_Short exercise_.
Quote all of the items below word for word, changing nothing.

Collected data
════════════════════
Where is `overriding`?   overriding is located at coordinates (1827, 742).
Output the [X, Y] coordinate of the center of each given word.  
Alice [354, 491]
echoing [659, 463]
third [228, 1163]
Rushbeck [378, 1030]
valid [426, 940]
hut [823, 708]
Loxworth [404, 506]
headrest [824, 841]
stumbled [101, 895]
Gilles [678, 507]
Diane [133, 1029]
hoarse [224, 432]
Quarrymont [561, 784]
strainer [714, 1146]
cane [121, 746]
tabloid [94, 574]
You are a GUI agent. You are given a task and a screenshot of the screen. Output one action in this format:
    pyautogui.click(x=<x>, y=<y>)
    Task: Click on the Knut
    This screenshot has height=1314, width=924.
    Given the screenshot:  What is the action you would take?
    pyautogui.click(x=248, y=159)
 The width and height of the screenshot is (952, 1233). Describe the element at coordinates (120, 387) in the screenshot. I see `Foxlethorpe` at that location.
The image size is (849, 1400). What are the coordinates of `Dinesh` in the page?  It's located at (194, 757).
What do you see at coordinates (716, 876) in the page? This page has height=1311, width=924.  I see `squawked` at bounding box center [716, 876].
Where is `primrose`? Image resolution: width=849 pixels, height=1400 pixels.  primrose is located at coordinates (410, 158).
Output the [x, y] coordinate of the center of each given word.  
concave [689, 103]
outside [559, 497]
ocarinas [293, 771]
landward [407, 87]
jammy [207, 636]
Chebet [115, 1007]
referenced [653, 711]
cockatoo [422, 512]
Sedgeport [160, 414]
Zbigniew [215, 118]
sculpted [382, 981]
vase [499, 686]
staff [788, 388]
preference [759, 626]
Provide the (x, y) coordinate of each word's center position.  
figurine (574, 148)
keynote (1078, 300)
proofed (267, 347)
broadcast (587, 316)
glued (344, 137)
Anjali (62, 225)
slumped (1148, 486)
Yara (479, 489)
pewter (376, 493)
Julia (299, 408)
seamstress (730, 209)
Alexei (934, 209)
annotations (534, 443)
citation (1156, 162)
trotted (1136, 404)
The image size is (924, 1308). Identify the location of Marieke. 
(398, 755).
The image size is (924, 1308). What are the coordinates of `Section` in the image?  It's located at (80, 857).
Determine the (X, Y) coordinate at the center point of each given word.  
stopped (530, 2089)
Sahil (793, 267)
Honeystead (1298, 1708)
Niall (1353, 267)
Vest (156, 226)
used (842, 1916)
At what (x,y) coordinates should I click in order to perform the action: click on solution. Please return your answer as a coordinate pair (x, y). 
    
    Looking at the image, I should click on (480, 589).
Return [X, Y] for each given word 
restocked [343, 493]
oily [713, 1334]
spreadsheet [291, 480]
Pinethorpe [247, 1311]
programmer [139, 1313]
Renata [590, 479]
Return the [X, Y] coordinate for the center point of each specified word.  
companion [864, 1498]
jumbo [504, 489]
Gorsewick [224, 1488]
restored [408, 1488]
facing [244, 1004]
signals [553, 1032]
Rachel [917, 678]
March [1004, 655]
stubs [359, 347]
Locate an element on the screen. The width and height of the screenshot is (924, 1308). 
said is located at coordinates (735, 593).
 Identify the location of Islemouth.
════════════════════
_Task solution_.
Where is `overriding`?   overriding is located at coordinates (1827, 742).
Output the [X, Y] coordinate of the center of each given word.  
Alice [354, 491]
echoing [659, 463]
third [228, 1163]
Rushbeck [378, 1030]
valid [426, 940]
hut [823, 708]
Loxworth [404, 506]
headrest [824, 841]
stumbled [101, 895]
Gilles [678, 507]
Diane [133, 1029]
hoarse [224, 432]
Quarrymont [561, 784]
strainer [714, 1146]
cane [121, 746]
tabloid [94, 574]
You are a GUI agent. You are given a task and a screenshot of the screen. Output one action in this format:
    pyautogui.click(x=<x>, y=<y>)
    Task: Click on the Knut
    This screenshot has height=1314, width=924.
    Given the screenshot:  What is the action you would take?
    pyautogui.click(x=248, y=159)
 The width and height of the screenshot is (952, 1233). Describe the element at coordinates (120, 387) in the screenshot. I see `Foxlethorpe` at that location.
The image size is (849, 1400). What are the coordinates of `Dinesh` in the page?  It's located at (194, 757).
What do you see at coordinates (716, 876) in the page? This page has height=1311, width=924.  I see `squawked` at bounding box center [716, 876].
Where is `primrose`? Image resolution: width=849 pixels, height=1400 pixels.  primrose is located at coordinates (410, 158).
Output the [x, y] coordinate of the center of each given word.  
concave [689, 103]
outside [559, 497]
ocarinas [293, 771]
landward [407, 87]
jammy [207, 636]
Chebet [115, 1007]
referenced [653, 711]
cockatoo [422, 512]
Sedgeport [160, 414]
Zbigniew [215, 118]
sculpted [382, 981]
vase [499, 686]
staff [788, 388]
preference [759, 626]
Provide the (x, y) coordinate of each word's center position.  
figurine (574, 148)
keynote (1078, 300)
proofed (267, 347)
broadcast (587, 316)
glued (344, 137)
Anjali (62, 225)
slumped (1148, 486)
Yara (479, 489)
pewter (376, 493)
Julia (299, 408)
seamstress (730, 209)
Alexei (934, 209)
annotations (534, 443)
citation (1156, 162)
trotted (1136, 404)
The image size is (924, 1308). Identify the location of Marieke. 
(398, 755).
The image size is (924, 1308). What are the coordinates of `Section` in the image?  It's located at (80, 857).
Determine the (X, Y) coordinate at the center point of each given word.  
stopped (530, 2089)
Sahil (793, 267)
Honeystead (1298, 1708)
Niall (1353, 267)
Vest (156, 226)
used (842, 1916)
At what (x,y) coordinates should I click in order to perform the action: click on solution. Please return your answer as a coordinate pair (x, y). 
    
    Looking at the image, I should click on (480, 589).
Return [X, Y] for each given word 
restocked [343, 493]
oily [713, 1334]
spreadsheet [291, 480]
Pinethorpe [247, 1311]
programmer [139, 1313]
Renata [590, 479]
Return the [X, Y] coordinate for the center point of each specified word.  
companion [864, 1498]
jumbo [504, 489]
Gorsewick [224, 1488]
restored [408, 1488]
facing [244, 1004]
signals [553, 1032]
Rachel [917, 678]
March [1004, 655]
stubs [359, 347]
Locate an element on the screen. The width and height of the screenshot is (924, 1308). 
said is located at coordinates (735, 593).
 Identify the location of Islemouth.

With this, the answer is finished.